## Exercise data
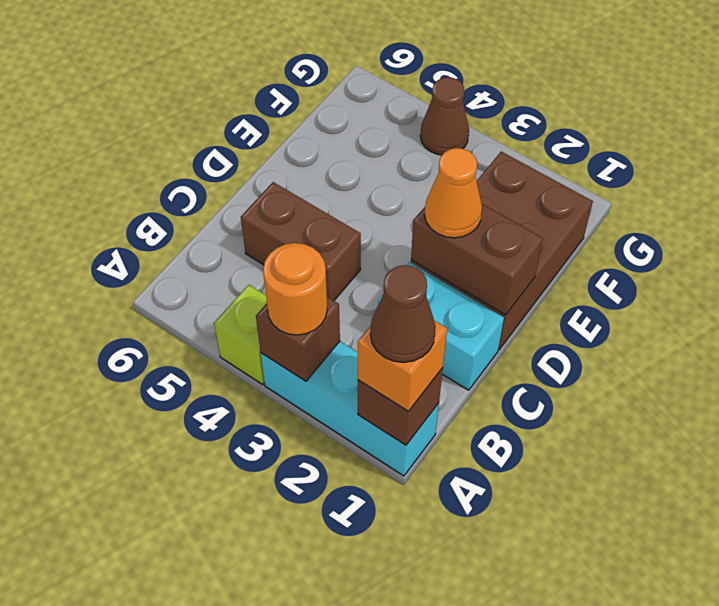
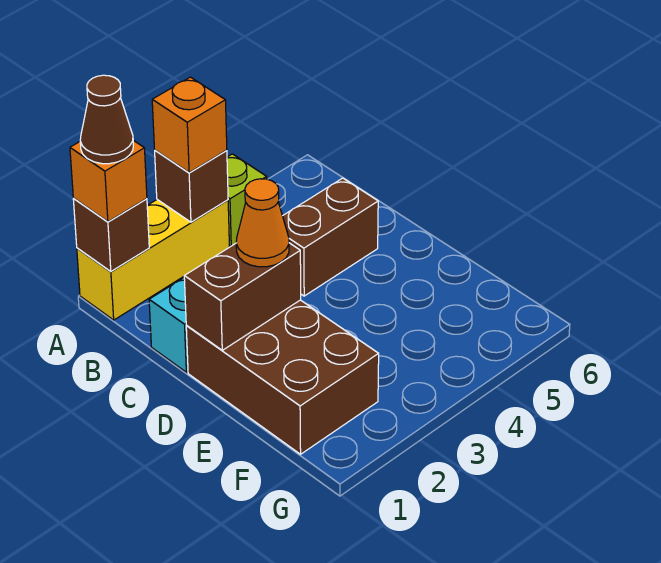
cyan 1x3 brick [261,342,439,476] -> yellow 1x3 brick [77,200,229,320]
orange 1x1 round brick [263,243,327,335] -> orange 1x1 brick [152,77,227,173]
brown 1x1 cone [420,77,469,155] -> none

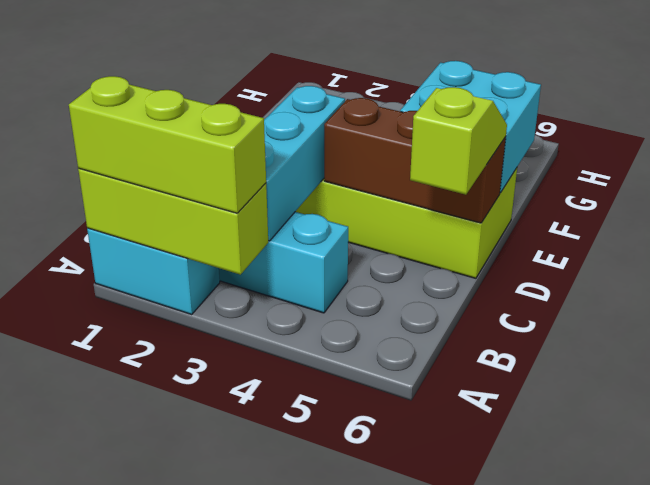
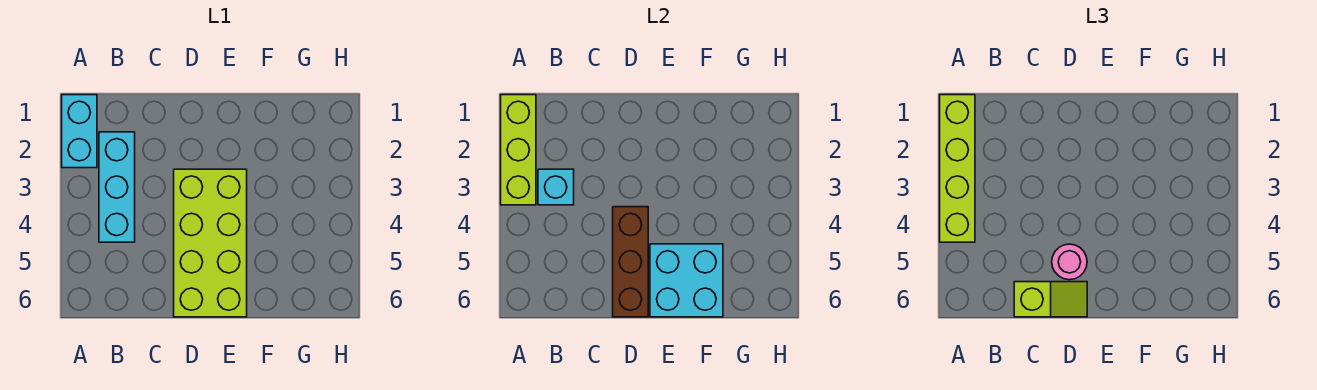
lime 1x3 brick [69,76,266,213] -> lime 1x4 brick [940,95,975,242]
cyan 1x3 brick [264,86,345,241] -> cyan 1x1 brick [538,169,574,205]
none -> pink 1x1 round brick [1052,244,1087,280]

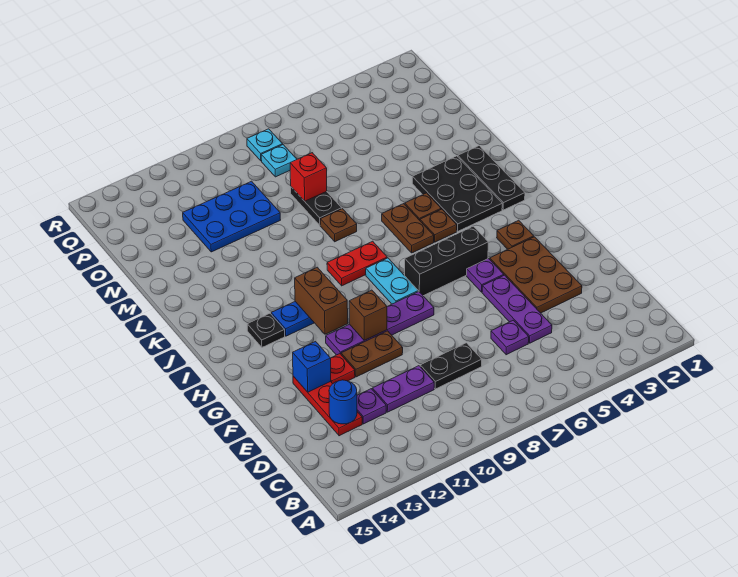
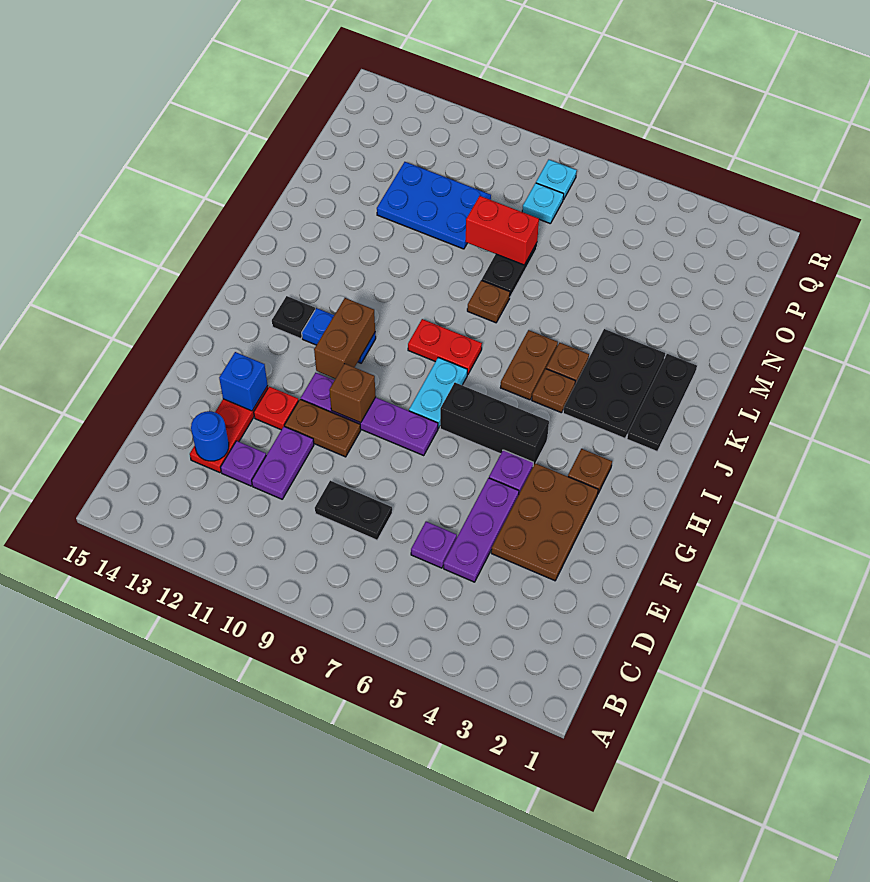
purple 1x2 plate [372,366,434,412] -> purple 1x2 plate turned to [252,426,314,499]
red 1x1 brick [290,153,327,201] -> red 1x2 brick [466,196,539,265]

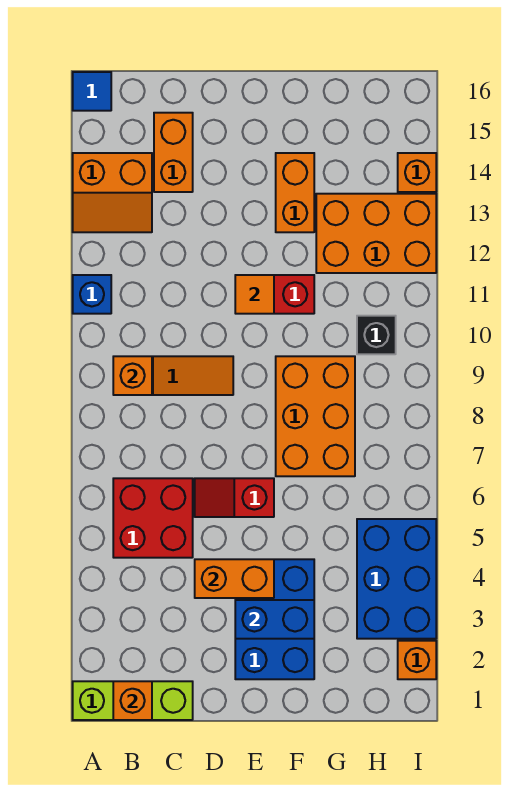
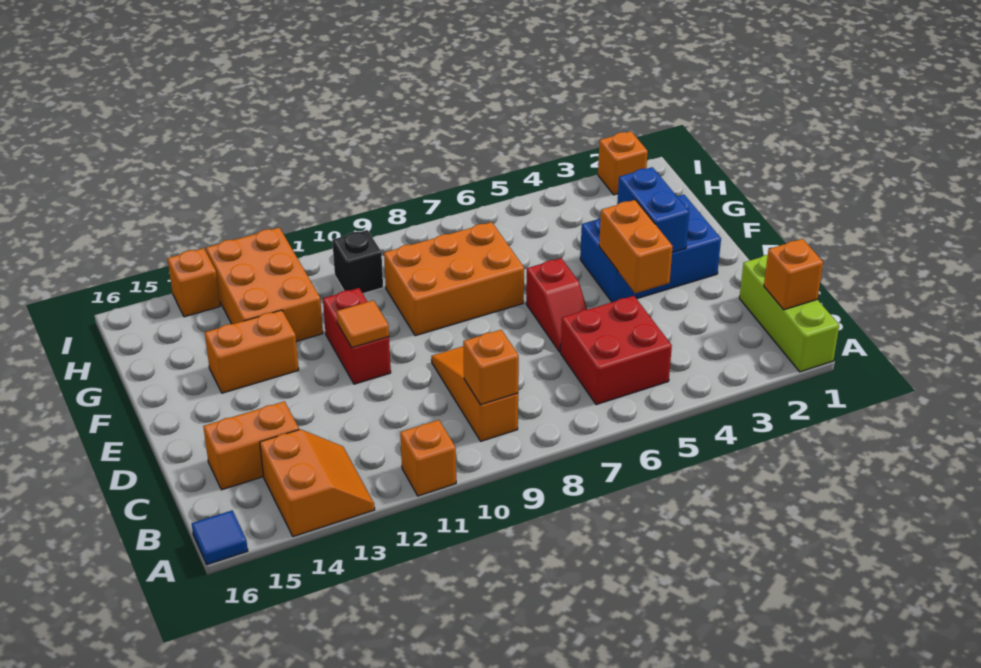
blue 1x1 brick [73,275,111,314] -> orange 1x1 brick [400,420,456,496]
blue 2x3 brick [357,519,436,639] -> none

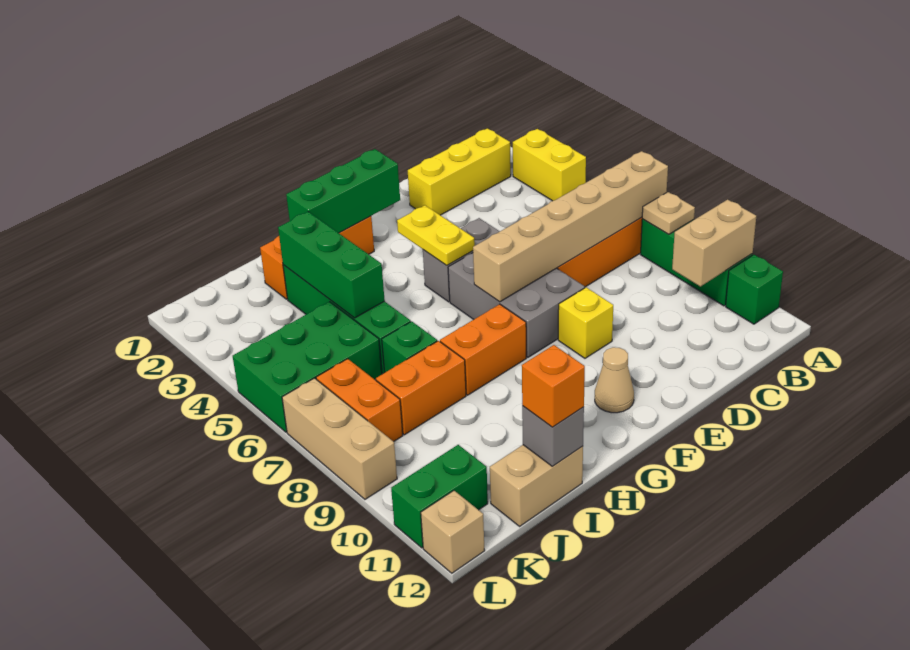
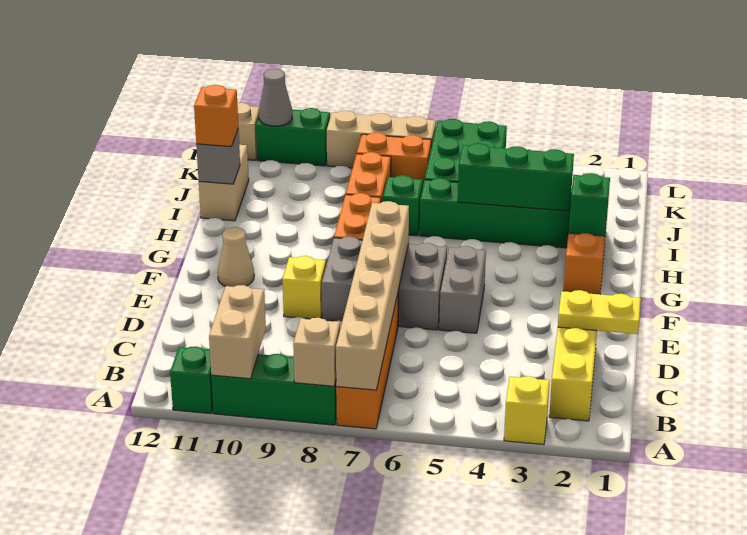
yellow 1x2 brick [513,129,586,201] -> yellow 1x1 brick [504,376,550,445]
tan 1x1 plate [642,192,695,234] -> tan 1x1 brick [293,318,340,386]
green 1x3 brick [286,149,400,233] -> green 1x1 brick [568,173,610,236]
yellow 1x2 plate [397,205,475,266] -> yellow 1x2 plate moved to [558,290,641,334]
green 1x2 brick [391,445,488,548] -> green 1x2 brick turned to [256,108,330,166]
none -> grey 1x1 cone [259,69,292,126]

## What needs to be done
Beginning with the line that holds "blue 1x1 brick" and continuing to the end of the entries above, set down each line exactly, both ends included; include no pictures.

## Solved exercise
blue 1x1 brick [73,275,111,314] -> orange 1x1 brick [400,420,456,496]
blue 2x3 brick [357,519,436,639] -> none

yellow 1x2 brick [513,129,586,201] -> yellow 1x1 brick [504,376,550,445]
tan 1x1 plate [642,192,695,234] -> tan 1x1 brick [293,318,340,386]
green 1x3 brick [286,149,400,233] -> green 1x1 brick [568,173,610,236]
yellow 1x2 plate [397,205,475,266] -> yellow 1x2 plate moved to [558,290,641,334]
green 1x2 brick [391,445,488,548] -> green 1x2 brick turned to [256,108,330,166]
none -> grey 1x1 cone [259,69,292,126]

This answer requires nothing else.